### RECORD EXCERPTS
***
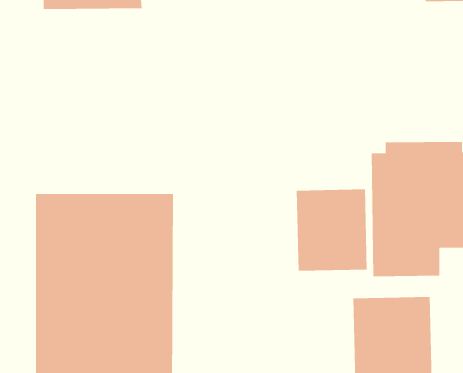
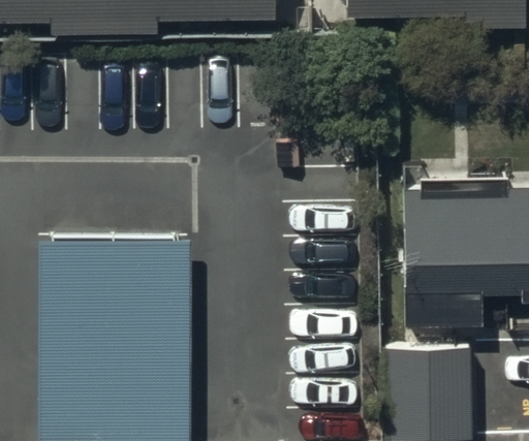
building: [296,189,368,271] -> none

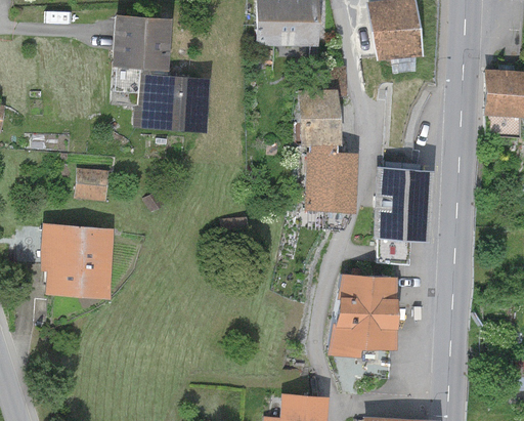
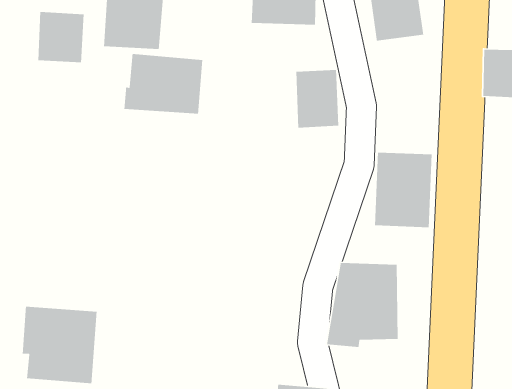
building: none -> [38,11,84,63]
building: [305,152,353,212] -> none
building: [75,168,107,201] -> none
building: [41,223,114,299] -> [22,306,97,384]

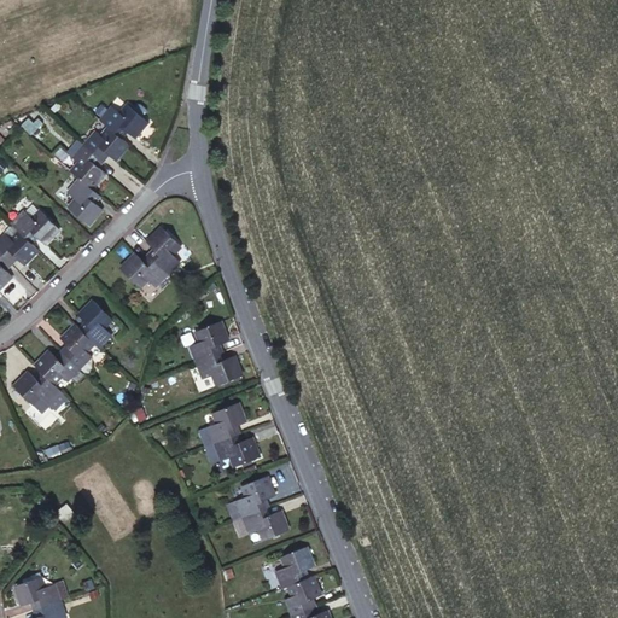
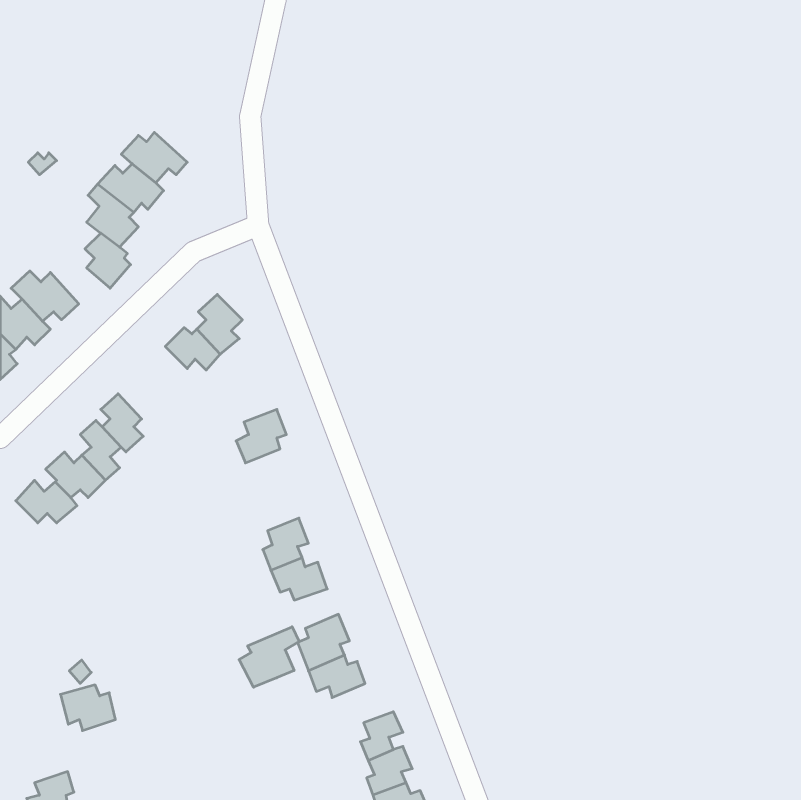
building: [191,348,235,381] -> none
building: none -> [239,627,299,687]
building: [12,569,54,604] -> [60,685,115,731]

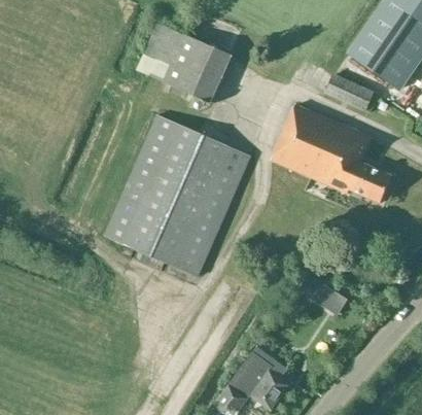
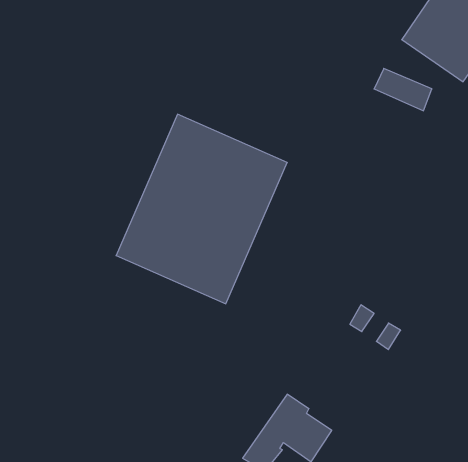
building: [139,22,225,97] -> none
building: [272,105,392,203] -> none

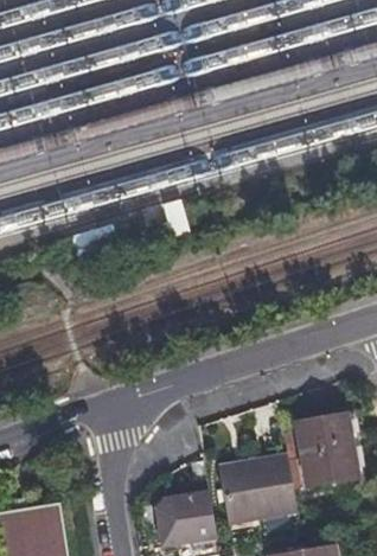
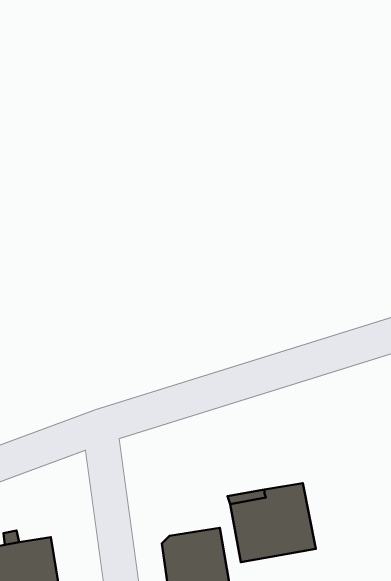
building: [294,413,354,485] -> none

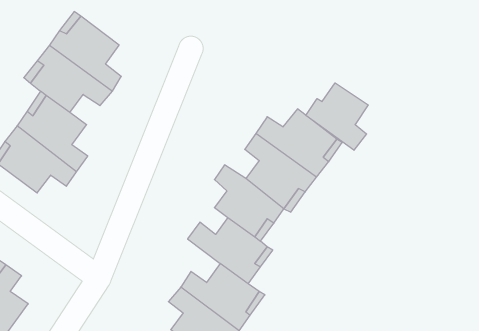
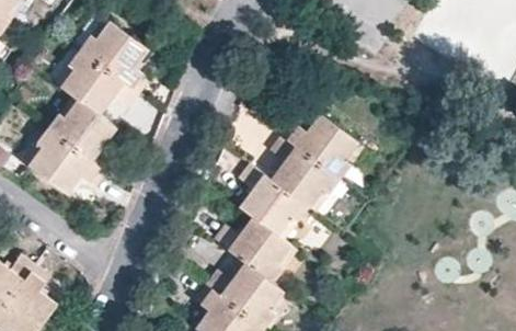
building: [306,83,368,150] -> none

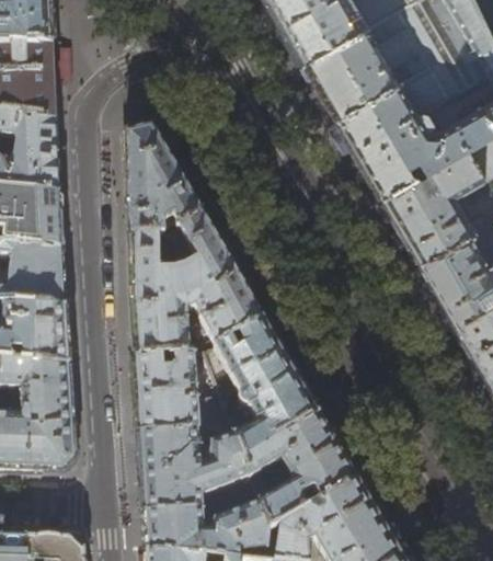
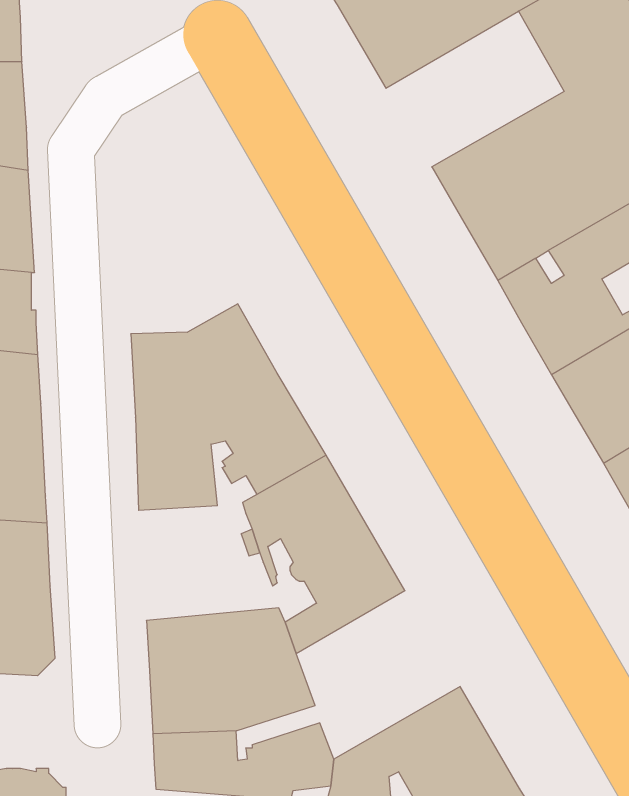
building: [306,11,429,119] -> none
building: [126,126,203,236] -> none
building: [134,353,231,435] -> none
building: [243,414,357,531] -> none

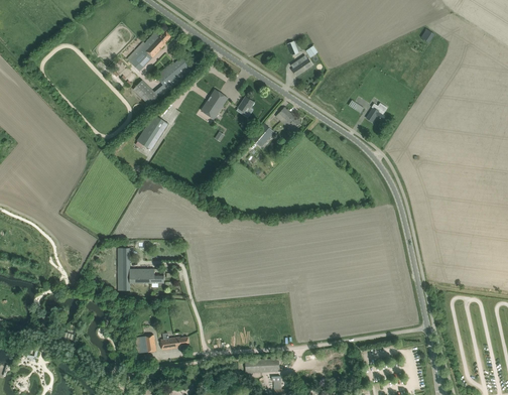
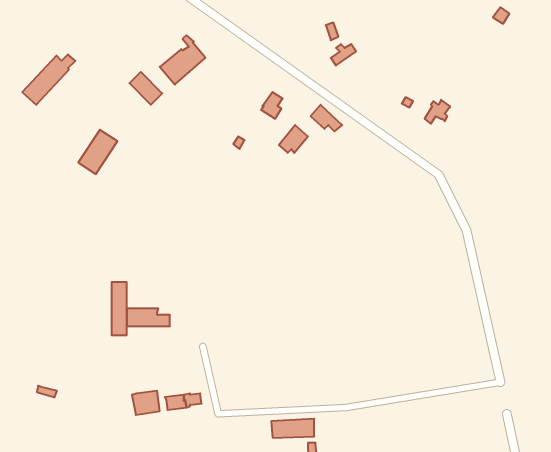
building: [128,31,170,72] -> [22,54,75,105]
building: [201,90,227,119] -> none
building: [136,115,167,150] -> [78,130,117,174]

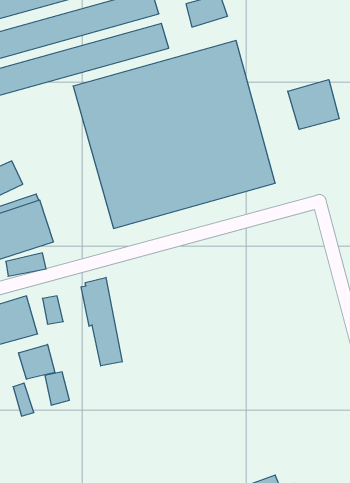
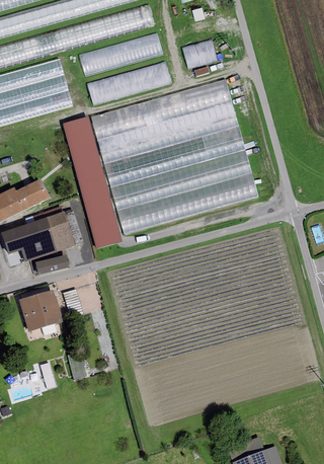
building: [288,80,339,129] -> none
building: none -> [63,118,121,247]
building: [81,277,122,366] -> none
building: [19,344,55,379] -> none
***
### INSTRUCTION
Print the records above exactly, minus pictures.

### EXERCISE OUTPUT
building: [296,189,368,271] -> none

building: none -> [38,11,84,63]
building: [305,152,353,212] -> none
building: [75,168,107,201] -> none
building: [41,223,114,299] -> [22,306,97,384]

building: [191,348,235,381] -> none
building: none -> [239,627,299,687]
building: [12,569,54,604] -> [60,685,115,731]

building: [139,22,225,97] -> none
building: [272,105,392,203] -> none

building: [294,413,354,485] -> none

building: [306,83,368,150] -> none

building: [306,11,429,119] -> none
building: [126,126,203,236] -> none
building: [134,353,231,435] -> none
building: [243,414,357,531] -> none

building: [128,31,170,72] -> [22,54,75,105]
building: [201,90,227,119] -> none
building: [136,115,167,150] -> [78,130,117,174]

building: [288,80,339,129] -> none
building: none -> [63,118,121,247]
building: [81,277,122,366] -> none
building: [19,344,55,379] -> none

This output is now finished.